(Beginning of Provided data)

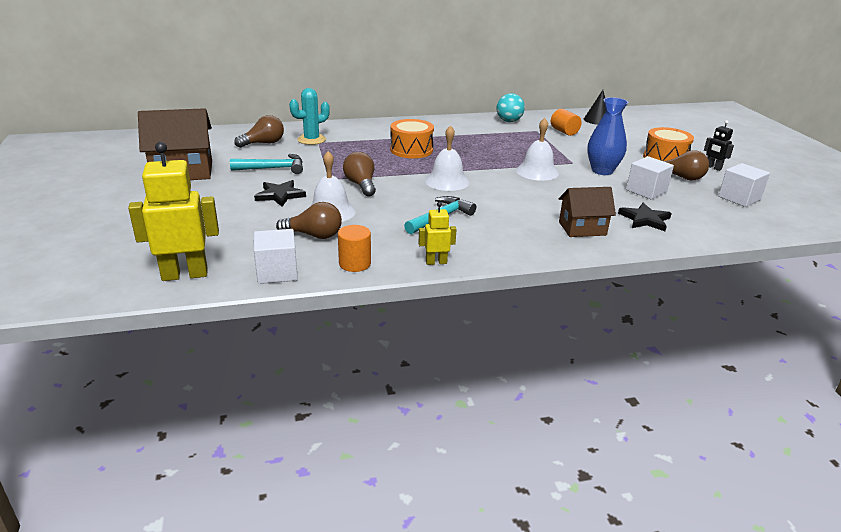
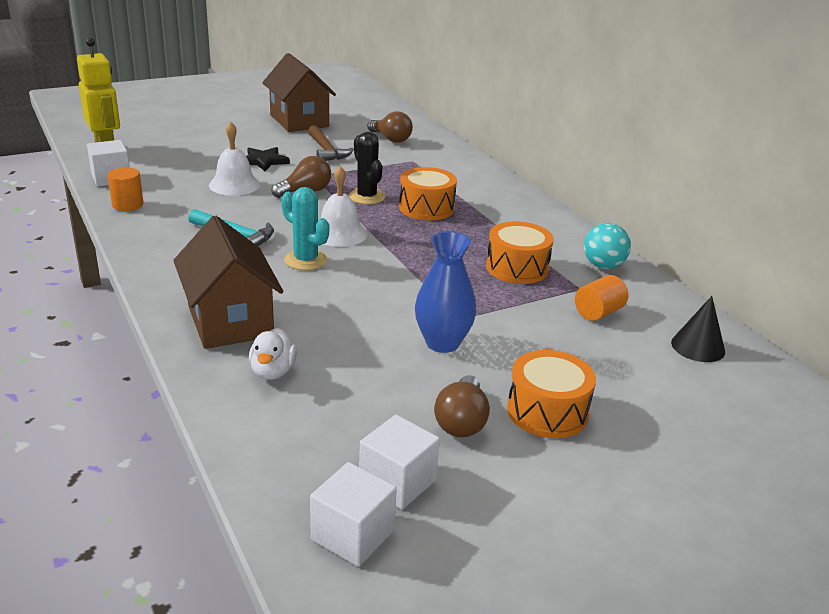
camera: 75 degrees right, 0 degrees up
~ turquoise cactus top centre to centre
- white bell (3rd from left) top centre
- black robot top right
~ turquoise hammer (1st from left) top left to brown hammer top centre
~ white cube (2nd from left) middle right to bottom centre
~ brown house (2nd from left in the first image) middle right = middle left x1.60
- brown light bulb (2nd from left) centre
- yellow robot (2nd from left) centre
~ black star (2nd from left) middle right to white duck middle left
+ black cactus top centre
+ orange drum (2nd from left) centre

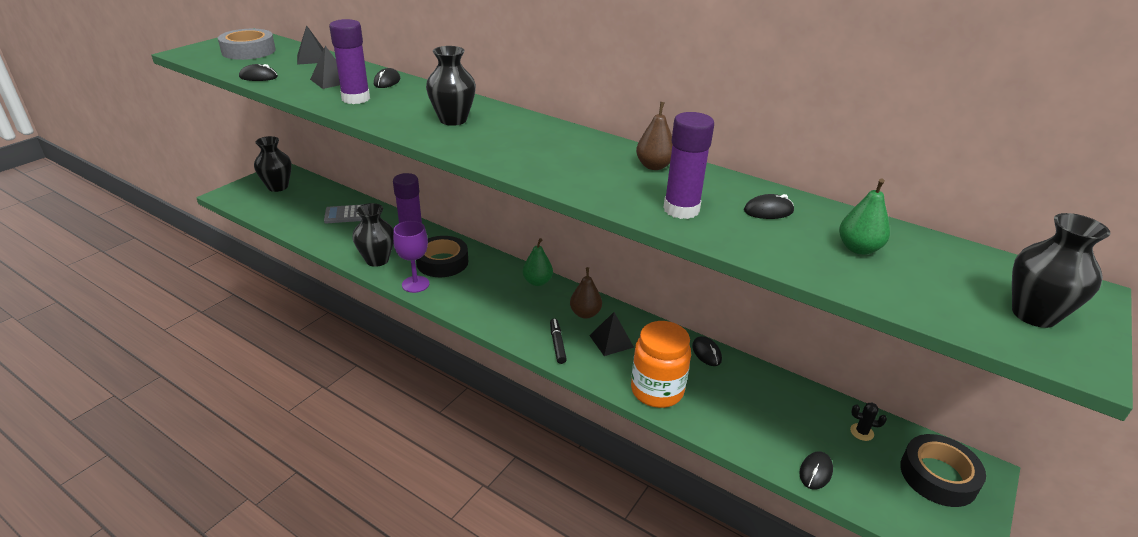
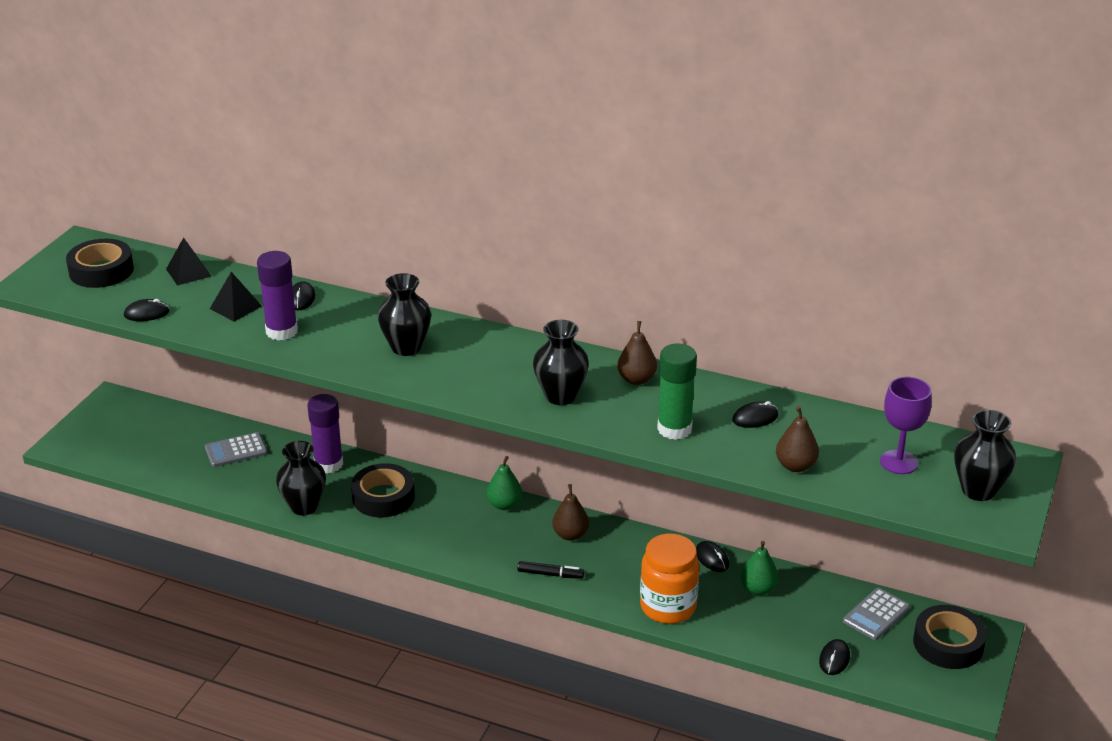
camera: 10 degrees left, 0 degrees up
~ grey tape top left to black tape (1st from left) middle left
~ purple glue stick (3rd from left) top centre to green glue stick centre
~ black vase (1st from left in the first image) top left to black vase (3rd from left) centre
~ green pear (2nd from left) middle right to bottom right
~ purple goblet centre to middle right
- black pyramid (3rd from left) centre
~ black marker centre = bottom centre 120 degrees clockwise
~ black cactus bottom right to grey calculator (2nd from left) bottom right
+ brown pear (3rd from left) middle right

(End of Provided data)

Prompt -
Select every line in the records above that contains the word "white".

Solution to this exercise -
- white bell (3rd from left) top centre
~ white cube (2nd from left) middle right to bottom centre
~ black star (2nd from left) middle right to white duck middle left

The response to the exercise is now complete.